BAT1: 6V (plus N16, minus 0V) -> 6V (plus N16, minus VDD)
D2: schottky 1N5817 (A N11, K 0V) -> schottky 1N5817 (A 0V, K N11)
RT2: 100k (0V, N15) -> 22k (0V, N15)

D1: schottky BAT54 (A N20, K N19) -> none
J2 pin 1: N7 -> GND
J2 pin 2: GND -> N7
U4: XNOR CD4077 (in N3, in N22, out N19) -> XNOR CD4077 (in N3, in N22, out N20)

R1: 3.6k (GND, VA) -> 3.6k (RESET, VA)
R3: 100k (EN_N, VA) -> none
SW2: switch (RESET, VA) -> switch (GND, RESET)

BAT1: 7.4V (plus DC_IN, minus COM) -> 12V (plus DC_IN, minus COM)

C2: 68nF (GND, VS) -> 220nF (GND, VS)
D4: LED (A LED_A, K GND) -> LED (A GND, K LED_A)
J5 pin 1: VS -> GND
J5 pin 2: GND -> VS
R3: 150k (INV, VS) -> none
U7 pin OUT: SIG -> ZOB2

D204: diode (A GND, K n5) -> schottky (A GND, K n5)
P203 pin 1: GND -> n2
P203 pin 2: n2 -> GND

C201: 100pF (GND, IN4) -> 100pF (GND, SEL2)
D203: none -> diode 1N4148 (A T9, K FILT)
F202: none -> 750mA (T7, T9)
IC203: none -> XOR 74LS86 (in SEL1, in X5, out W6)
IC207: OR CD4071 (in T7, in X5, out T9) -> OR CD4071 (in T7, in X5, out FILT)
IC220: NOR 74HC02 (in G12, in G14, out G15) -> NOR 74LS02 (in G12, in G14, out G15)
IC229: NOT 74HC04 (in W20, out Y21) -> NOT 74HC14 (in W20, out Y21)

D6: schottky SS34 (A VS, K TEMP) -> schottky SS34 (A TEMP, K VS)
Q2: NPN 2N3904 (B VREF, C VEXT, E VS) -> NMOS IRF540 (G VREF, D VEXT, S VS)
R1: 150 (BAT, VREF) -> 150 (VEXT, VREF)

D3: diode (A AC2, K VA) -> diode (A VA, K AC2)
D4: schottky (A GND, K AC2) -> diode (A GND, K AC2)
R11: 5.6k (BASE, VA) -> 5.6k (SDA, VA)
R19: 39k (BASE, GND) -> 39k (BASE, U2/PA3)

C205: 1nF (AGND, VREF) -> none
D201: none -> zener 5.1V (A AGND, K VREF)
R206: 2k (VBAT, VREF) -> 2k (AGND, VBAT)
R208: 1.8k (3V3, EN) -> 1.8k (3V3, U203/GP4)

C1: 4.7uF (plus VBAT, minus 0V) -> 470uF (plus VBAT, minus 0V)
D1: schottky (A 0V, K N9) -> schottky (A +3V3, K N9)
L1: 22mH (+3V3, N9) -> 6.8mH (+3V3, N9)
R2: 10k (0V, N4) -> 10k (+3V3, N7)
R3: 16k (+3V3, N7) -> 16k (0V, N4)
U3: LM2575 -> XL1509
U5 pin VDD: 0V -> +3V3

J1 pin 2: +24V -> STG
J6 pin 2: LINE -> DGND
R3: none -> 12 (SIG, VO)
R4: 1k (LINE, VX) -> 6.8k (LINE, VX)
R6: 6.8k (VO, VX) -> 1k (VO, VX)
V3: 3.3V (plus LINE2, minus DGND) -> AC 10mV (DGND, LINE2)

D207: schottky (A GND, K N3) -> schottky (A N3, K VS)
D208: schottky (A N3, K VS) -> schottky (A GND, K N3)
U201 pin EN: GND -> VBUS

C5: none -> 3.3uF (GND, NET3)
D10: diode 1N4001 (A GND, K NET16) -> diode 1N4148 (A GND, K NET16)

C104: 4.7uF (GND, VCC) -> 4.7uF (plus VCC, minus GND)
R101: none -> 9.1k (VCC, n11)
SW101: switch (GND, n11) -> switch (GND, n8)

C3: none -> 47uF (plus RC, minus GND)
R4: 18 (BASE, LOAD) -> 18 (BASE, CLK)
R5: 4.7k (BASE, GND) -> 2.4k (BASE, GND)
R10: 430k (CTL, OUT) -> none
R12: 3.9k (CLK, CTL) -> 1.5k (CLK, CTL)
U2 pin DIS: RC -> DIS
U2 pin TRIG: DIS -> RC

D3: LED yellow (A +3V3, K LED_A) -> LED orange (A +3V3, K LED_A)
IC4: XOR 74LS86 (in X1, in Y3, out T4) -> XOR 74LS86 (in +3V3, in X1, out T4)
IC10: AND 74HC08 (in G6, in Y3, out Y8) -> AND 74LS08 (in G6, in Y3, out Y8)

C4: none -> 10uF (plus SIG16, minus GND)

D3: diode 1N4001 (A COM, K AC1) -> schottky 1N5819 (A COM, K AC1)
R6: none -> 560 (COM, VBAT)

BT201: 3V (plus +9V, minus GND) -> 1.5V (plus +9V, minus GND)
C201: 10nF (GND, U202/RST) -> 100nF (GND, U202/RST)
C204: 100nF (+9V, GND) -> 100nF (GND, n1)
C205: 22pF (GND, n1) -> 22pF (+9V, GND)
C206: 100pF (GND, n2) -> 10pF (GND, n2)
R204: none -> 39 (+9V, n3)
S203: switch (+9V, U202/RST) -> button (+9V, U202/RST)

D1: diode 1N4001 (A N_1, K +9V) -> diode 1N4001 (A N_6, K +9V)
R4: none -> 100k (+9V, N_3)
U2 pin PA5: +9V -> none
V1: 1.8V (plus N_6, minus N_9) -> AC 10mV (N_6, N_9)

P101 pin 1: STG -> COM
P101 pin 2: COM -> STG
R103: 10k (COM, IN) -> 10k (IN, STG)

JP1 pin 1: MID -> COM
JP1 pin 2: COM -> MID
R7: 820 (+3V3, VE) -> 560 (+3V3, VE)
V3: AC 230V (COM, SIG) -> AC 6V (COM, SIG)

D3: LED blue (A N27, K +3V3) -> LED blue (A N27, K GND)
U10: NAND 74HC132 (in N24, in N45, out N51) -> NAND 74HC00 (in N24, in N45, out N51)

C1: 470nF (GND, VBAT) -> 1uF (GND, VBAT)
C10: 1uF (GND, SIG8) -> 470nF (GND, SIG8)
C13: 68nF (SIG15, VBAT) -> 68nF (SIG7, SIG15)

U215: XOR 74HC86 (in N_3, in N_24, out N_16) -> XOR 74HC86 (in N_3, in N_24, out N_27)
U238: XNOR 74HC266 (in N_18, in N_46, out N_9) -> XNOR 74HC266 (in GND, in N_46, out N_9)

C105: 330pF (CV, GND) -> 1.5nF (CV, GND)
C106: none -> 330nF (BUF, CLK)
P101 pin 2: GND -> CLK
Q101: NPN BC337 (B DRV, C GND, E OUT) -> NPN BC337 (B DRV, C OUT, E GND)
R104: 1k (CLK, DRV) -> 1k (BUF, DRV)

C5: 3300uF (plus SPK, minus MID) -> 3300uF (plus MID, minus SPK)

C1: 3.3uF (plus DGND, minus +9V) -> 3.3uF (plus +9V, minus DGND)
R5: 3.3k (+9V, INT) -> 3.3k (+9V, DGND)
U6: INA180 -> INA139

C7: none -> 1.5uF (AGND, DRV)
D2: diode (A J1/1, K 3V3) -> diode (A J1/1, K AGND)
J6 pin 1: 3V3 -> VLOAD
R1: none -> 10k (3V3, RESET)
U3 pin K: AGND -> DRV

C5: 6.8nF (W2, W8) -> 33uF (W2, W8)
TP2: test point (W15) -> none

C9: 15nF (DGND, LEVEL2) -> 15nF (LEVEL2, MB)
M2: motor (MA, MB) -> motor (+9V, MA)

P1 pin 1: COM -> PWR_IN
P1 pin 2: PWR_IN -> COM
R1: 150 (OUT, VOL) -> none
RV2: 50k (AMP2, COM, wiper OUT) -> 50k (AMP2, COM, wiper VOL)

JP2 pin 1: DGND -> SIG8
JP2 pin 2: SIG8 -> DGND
* * * * * * * * *
**EXERCISE DIRECTIONS**
From the entries above, return each line with the word "DGND" in it.

**TASK SOLUTION**
J6 pin 2: LINE -> DGND
V3: 3.3V (plus LINE2, minus DGND) -> AC 10mV (DGND, LINE2)
C1: 3.3uF (plus DGND, minus +9V) -> 3.3uF (plus +9V, minus DGND)
R5: 3.3k (+9V, INT) -> 3.3k (+9V, DGND)
C9: 15nF (DGND, LEVEL2) -> 15nF (LEVEL2, MB)
JP2 pin 1: DGND -> SIG8
JP2 pin 2: SIG8 -> DGND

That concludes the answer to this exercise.